Exercise material —
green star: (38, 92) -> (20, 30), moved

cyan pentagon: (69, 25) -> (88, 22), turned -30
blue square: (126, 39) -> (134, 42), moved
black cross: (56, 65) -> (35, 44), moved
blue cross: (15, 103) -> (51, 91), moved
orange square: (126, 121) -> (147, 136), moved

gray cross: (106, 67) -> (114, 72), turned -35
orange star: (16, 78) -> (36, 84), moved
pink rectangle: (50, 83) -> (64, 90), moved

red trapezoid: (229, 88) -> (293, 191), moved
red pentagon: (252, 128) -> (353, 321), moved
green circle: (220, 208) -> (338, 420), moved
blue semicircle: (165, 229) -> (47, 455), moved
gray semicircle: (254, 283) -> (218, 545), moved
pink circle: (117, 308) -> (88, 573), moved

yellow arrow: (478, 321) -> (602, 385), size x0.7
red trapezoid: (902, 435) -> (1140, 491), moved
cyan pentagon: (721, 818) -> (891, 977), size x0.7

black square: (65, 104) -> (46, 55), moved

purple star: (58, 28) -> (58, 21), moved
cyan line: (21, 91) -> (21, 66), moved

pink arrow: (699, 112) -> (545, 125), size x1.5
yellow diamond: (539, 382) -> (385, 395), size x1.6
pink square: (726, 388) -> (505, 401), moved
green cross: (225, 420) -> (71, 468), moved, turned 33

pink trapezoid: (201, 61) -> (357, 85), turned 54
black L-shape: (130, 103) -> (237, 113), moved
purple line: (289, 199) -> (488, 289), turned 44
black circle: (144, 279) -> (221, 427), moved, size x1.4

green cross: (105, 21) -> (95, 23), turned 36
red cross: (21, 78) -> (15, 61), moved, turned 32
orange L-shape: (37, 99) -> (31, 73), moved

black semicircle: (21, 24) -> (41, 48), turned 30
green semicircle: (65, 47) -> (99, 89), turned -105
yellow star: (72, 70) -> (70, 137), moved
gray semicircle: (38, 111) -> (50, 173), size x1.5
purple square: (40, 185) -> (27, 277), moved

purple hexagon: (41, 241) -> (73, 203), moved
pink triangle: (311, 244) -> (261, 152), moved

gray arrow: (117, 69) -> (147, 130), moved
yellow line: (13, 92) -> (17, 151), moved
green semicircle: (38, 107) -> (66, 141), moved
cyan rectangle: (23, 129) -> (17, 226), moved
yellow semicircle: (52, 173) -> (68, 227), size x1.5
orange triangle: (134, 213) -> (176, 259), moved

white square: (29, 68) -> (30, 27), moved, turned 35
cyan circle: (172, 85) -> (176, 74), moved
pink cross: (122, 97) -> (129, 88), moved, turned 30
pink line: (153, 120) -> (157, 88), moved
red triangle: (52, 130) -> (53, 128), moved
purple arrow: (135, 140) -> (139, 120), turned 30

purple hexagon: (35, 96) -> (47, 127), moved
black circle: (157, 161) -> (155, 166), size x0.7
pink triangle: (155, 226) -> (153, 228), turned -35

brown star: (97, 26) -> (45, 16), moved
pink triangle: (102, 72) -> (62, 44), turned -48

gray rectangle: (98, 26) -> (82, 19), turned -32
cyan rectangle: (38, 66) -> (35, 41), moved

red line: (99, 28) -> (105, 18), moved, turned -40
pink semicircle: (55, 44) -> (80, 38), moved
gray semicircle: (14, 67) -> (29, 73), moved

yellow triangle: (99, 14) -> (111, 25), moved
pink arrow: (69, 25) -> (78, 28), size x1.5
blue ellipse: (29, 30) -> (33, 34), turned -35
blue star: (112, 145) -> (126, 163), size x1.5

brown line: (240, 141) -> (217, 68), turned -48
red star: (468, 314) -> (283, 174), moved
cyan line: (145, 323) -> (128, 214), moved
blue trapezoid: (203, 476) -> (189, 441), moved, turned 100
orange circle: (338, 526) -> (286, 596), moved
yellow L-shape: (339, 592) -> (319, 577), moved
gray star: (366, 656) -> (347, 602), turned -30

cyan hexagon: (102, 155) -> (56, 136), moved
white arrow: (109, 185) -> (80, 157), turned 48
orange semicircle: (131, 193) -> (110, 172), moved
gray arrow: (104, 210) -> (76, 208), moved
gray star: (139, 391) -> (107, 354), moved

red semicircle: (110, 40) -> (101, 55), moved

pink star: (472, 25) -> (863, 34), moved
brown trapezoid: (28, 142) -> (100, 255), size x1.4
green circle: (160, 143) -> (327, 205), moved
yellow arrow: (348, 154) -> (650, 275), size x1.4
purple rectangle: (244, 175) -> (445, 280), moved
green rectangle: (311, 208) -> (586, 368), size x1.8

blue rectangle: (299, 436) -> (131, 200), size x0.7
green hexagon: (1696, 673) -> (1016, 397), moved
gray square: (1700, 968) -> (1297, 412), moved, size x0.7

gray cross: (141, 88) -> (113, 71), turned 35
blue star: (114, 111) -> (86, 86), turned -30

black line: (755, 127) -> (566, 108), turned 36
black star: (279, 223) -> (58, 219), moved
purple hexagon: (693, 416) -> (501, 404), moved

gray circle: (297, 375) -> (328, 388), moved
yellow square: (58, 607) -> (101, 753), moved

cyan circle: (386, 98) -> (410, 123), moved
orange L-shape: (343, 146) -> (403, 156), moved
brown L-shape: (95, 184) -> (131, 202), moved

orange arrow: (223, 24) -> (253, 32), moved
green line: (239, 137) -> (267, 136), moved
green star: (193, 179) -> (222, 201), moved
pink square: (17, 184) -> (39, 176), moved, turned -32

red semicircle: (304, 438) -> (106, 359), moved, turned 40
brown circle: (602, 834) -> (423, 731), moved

What needs to be done — Please go through the data above and copy each line containing the word "brown".

Task solution —
brown star: (97, 26) -> (45, 16), moved
brown line: (240, 141) -> (217, 68), turned -48
brown trapezoid: (28, 142) -> (100, 255), size x1.4
brown L-shape: (95, 184) -> (131, 202), moved
brown circle: (602, 834) -> (423, 731), moved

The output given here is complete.